What you are asked to do:
Quote each line exactly, from the line that contains "C7: 100nF (+3V3, GND) -> 100nF (+3V3, SIG1)" down to the last line of the listing, and no other lines.
-.-.-
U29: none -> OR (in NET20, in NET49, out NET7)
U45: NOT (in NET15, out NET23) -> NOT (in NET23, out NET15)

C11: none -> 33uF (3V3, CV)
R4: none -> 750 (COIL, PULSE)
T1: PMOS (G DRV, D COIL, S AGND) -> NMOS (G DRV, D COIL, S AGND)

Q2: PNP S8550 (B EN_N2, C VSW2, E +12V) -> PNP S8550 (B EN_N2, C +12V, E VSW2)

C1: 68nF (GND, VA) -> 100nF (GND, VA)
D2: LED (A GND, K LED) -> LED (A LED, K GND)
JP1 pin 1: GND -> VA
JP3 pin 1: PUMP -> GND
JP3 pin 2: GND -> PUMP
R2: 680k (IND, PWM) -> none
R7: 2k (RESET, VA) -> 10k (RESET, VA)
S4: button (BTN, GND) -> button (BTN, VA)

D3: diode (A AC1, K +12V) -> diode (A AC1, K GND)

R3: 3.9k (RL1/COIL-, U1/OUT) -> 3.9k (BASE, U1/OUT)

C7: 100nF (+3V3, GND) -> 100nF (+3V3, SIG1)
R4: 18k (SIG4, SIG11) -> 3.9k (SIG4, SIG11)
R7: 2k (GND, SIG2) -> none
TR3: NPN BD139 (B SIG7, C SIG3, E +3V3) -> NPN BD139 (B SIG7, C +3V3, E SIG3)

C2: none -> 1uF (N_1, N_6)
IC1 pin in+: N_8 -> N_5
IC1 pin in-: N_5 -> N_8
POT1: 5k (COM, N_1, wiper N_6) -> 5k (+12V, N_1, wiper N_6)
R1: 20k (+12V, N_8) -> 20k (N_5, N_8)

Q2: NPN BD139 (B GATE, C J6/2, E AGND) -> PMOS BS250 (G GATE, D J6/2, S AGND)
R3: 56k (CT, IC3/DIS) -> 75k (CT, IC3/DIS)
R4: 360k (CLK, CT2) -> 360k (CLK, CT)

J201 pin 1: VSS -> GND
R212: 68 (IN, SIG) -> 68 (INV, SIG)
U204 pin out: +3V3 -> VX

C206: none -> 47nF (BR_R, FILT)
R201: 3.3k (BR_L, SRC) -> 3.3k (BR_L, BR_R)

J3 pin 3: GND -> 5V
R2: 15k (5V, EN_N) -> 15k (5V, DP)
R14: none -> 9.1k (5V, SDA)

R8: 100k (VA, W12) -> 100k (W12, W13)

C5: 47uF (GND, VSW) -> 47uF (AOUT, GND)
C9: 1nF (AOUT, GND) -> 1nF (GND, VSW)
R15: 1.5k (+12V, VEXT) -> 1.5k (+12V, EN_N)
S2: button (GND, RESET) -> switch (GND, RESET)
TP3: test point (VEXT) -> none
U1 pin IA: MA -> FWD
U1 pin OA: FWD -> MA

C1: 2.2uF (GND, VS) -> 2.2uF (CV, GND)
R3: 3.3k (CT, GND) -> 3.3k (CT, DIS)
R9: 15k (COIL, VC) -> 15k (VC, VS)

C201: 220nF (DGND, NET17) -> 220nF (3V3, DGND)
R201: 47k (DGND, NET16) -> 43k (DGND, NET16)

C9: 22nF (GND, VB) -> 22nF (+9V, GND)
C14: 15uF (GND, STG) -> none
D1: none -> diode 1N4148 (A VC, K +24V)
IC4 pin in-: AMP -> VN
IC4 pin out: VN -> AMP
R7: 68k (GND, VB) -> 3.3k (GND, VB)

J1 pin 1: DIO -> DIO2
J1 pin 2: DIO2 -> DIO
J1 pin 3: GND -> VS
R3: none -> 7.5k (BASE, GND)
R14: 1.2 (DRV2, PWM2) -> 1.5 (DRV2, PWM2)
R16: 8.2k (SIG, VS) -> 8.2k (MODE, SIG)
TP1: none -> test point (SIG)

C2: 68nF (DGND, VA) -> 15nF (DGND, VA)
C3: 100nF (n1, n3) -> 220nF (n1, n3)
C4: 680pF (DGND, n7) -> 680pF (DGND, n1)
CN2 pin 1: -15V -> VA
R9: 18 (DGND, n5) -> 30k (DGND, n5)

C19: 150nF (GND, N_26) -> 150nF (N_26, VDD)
-.-.-
Answer section:
C7: 100nF (+3V3, GND) -> 100nF (+3V3, SIG1)
R4: 18k (SIG4, SIG11) -> 3.9k (SIG4, SIG11)
R7: 2k (GND, SIG2) -> none
TR3: NPN BD139 (B SIG7, C SIG3, E +3V3) -> NPN BD139 (B SIG7, C +3V3, E SIG3)

C2: none -> 1uF (N_1, N_6)
IC1 pin in+: N_8 -> N_5
IC1 pin in-: N_5 -> N_8
POT1: 5k (COM, N_1, wiper N_6) -> 5k (+12V, N_1, wiper N_6)
R1: 20k (+12V, N_8) -> 20k (N_5, N_8)

Q2: NPN BD139 (B GATE, C J6/2, E AGND) -> PMOS BS250 (G GATE, D J6/2, S AGND)
R3: 56k (CT, IC3/DIS) -> 75k (CT, IC3/DIS)
R4: 360k (CLK, CT2) -> 360k (CLK, CT)

J201 pin 1: VSS -> GND
R212: 68 (IN, SIG) -> 68 (INV, SIG)
U204 pin out: +3V3 -> VX

C206: none -> 47nF (BR_R, FILT)
R201: 3.3k (BR_L, SRC) -> 3.3k (BR_L, BR_R)

J3 pin 3: GND -> 5V
R2: 15k (5V, EN_N) -> 15k (5V, DP)
R14: none -> 9.1k (5V, SDA)

R8: 100k (VA, W12) -> 100k (W12, W13)

C5: 47uF (GND, VSW) -> 47uF (AOUT, GND)
C9: 1nF (AOUT, GND) -> 1nF (GND, VSW)
R15: 1.5k (+12V, VEXT) -> 1.5k (+12V, EN_N)
S2: button (GND, RESET) -> switch (GND, RESET)
TP3: test point (VEXT) -> none
U1 pin IA: MA -> FWD
U1 pin OA: FWD -> MA

C1: 2.2uF (GND, VS) -> 2.2uF (CV, GND)
R3: 3.3k (CT, GND) -> 3.3k (CT, DIS)
R9: 15k (COIL, VC) -> 15k (VC, VS)

C201: 220nF (DGND, NET17) -> 220nF (3V3, DGND)
R201: 47k (DGND, NET16) -> 43k (DGND, NET16)

C9: 22nF (GND, VB) -> 22nF (+9V, GND)
C14: 15uF (GND, STG) -> none
D1: none -> diode 1N4148 (A VC, K +24V)
IC4 pin in-: AMP -> VN
IC4 pin out: VN -> AMP
R7: 68k (GND, VB) -> 3.3k (GND, VB)

J1 pin 1: DIO -> DIO2
J1 pin 2: DIO2 -> DIO
J1 pin 3: GND -> VS
R3: none -> 7.5k (BASE, GND)
R14: 1.2 (DRV2, PWM2) -> 1.5 (DRV2, PWM2)
R16: 8.2k (SIG, VS) -> 8.2k (MODE, SIG)
TP1: none -> test point (SIG)

C2: 68nF (DGND, VA) -> 15nF (DGND, VA)
C3: 100nF (n1, n3) -> 220nF (n1, n3)
C4: 680pF (DGND, n7) -> 680pF (DGND, n1)
CN2 pin 1: -15V -> VA
R9: 18 (DGND, n5) -> 30k (DGND, n5)

C19: 150nF (GND, N_26) -> 150nF (N_26, VDD)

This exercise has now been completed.